** start Data listing **

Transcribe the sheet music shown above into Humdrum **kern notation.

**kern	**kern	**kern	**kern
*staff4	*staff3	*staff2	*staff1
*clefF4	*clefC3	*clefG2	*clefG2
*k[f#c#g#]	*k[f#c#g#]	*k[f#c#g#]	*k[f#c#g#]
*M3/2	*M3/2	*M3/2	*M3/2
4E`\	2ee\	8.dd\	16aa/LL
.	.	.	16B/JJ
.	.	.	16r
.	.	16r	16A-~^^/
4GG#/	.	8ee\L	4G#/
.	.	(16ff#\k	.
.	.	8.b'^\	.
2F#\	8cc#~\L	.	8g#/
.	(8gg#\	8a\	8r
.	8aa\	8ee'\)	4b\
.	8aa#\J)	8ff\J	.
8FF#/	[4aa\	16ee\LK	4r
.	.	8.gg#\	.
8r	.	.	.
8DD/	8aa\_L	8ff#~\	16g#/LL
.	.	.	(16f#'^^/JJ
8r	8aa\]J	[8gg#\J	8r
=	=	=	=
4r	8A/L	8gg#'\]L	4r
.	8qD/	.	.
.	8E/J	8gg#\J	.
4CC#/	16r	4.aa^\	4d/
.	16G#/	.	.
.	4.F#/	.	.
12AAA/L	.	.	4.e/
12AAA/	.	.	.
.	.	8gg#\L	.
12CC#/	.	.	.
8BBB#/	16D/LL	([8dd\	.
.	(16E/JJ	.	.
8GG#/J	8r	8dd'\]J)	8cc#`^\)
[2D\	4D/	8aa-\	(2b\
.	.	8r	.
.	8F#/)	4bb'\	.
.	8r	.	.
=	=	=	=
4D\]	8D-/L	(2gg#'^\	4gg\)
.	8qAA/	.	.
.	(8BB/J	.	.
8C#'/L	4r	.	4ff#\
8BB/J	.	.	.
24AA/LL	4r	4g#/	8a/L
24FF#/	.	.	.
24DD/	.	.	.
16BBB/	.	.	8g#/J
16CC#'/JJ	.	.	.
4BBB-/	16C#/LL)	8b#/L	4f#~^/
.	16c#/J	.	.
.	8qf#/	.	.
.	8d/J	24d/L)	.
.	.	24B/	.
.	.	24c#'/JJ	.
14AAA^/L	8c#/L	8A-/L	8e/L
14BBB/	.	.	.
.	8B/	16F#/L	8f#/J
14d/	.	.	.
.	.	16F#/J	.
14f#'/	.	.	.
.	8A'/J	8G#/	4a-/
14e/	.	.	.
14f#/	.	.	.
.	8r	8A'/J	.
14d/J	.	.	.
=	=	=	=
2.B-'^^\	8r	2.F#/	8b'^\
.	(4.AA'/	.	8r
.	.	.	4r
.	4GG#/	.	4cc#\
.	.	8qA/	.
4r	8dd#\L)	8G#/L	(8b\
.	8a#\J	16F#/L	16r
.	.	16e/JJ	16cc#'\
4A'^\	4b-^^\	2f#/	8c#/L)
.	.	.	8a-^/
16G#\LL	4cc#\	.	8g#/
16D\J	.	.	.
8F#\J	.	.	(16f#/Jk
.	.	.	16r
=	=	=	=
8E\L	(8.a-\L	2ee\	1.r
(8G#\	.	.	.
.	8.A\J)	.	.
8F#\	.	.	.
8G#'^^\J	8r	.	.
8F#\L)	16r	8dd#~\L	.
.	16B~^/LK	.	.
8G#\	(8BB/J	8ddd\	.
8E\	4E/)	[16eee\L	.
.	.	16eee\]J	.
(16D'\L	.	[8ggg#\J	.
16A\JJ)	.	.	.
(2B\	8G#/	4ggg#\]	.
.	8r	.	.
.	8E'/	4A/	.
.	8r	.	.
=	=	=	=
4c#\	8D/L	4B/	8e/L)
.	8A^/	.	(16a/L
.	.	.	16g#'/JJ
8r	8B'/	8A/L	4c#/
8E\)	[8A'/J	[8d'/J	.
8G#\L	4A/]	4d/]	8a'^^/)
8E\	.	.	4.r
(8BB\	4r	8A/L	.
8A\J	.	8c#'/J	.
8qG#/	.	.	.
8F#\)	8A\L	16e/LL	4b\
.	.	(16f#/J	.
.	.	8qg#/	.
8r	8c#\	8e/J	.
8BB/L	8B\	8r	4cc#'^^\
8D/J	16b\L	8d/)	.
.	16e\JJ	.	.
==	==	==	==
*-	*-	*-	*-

** end Data listing **

### Aim of the exercise
Reproduce the entry above line for line, keeping every character unchanged.

### Solved exercise
Transcribe the sheet music shown above into Humdrum **kern notation.

**kern	**kern	**kern	**kern
*staff4	*staff3	*staff2	*staff1
*clefF4	*clefC3	*clefG2	*clefG2
*k[f#c#g#]	*k[f#c#g#]	*k[f#c#g#]	*k[f#c#g#]
*M3/2	*M3/2	*M3/2	*M3/2
4E`\	2ee\	8.dd\	16aa/LL
.	.	.	16B/JJ
.	.	.	16r
.	.	16r	16A-~^^/
4GG#/	.	8ee\L	4G#/
.	.	(16ff#\k	.
.	.	8.b'^\	.
2F#\	8cc#~\L	.	8g#/
.	(8gg#\	8a\	8r
.	8aa\	8ee'\)	4b\
.	8aa#\J)	8ff\J	.
8FF#/	[4aa\	16ee\LK	4r
.	.	8.gg#\	.
8r	.	.	.
8DD/	8aa\_L	8ff#~\	16g#/LL
.	.	.	(16f#'^^/JJ
8r	8aa\]J	[8gg#\J	8r
=	=	=	=
4r	8A/L	8gg#'\]L	4r
.	8qD/	.	.
.	8E/J	8gg#\J	.
4CC#/	16r	4.aa^\	4d/
.	16G#/	.	.
.	4.F#/	.	.
12AAA/L	.	.	4.e/
12AAA/	.	.	.
.	.	8gg#\L	.
12CC#/	.	.	.
8BBB#/	16D/LL	([8dd\	.
.	(16E/JJ	.	.
8GG#/J	8r	8dd'\]J)	8cc#`^\)
[2D\	4D/	8aa-\	(2b\
.	.	8r	.
.	8F#/)	4bb'\	.
.	8r	.	.
=	=	=	=
4D\]	8D-/L	(2gg#'^\	4gg\)
.	8qAA/	.	.
.	(8BB/J	.	.
8C#'/L	4r	.	4ff#\
8BB/J	.	.	.
24AA/LL	4r	4g#/	8a/L
24FF#/	.	.	.
24DD/	.	.	.
16BBB/	.	.	8g#/J
16CC#'/JJ	.	.	.
4BBB-/	16C#/LL)	8b#/L	4f#~^/
.	16c#/J	.	.
.	8qf#/	.	.
.	8d/J	24d/L)	.
.	.	24B/	.
.	.	24c#'/JJ	.
14AAA^/L	8c#/L	8A-/L	8e/L
14BBB/	.	.	.
.	8B/	16F#/L	8f#/J
14d/	.	.	.
.	.	16F#/J	.
14f#'/	.	.	.
.	8A'/J	8G#/	4a-/
14e/	.	.	.
14f#/	.	.	.
.	8r	8A'/J	.
14d/J	.	.	.
=	=	=	=
2.B-'^^\	8r	2.F#/	8b'^\
.	(4.AA'/	.	8r
.	.	.	4r
.	4GG#/	.	4cc#\
.	.	8qA/	.
4r	8dd#\L)	8G#/L	(8b\
.	8a#\J	16F#/L	16r
.	.	16e/JJ	16cc#'\
4A'^\	4b-^^\	2f#/	8c#/L)
.	.	.	8a-^/
16G#\LL	4cc#\	.	8g#/
16D\J	.	.	.
8F#\J	.	.	(16f#/Jk
.	.	.	16r
=	=	=	=
8E\L	(8.a-\L	2ee\	1.r
(8G#\	.	.	.
.	8.A\J)	.	.
8F#\	.	.	.
8G#'^^\J	8r	.	.
8F#\L)	16r	8dd#~\L	.
.	16B~^/LK	.	.
8G#\	(8BB/J	8ddd\	.
8E\	4E/)	[16eee\L	.
.	.	16eee\]J	.
(16D'\L	.	[8ggg#\J	.
16A\JJ)	.	.	.
(2B\	8G#/	4ggg#\]	.
.	8r	.	.
.	8E'/	4A/	.
.	8r	.	.
=	=	=	=
4c#\	8D/L	4B/	8e/L)
.	8A^/	.	(16a/L
.	.	.	16g#'/JJ
8r	8B'/	8A/L	4c#/
8E\)	[8A'/J	[8d'/J	.
8G#\L	4A/]	4d/]	8a'^^/)
8E\	.	.	4.r
(8BB\	4r	8A/L	.
8A\J	.	8c#'/J	.
8qG#/	.	.	.
8F#\)	8A\L	16e/LL	4b\
.	.	(16f#/J	.
.	.	8qg#/	.
8r	8c#\	8e/J	.
8BB/L	8B\	8r	4cc#'^^\
8D/J	16b\L	8d/)	.
.	16e\JJ	.	.
==	==	==	==
*-	*-	*-	*-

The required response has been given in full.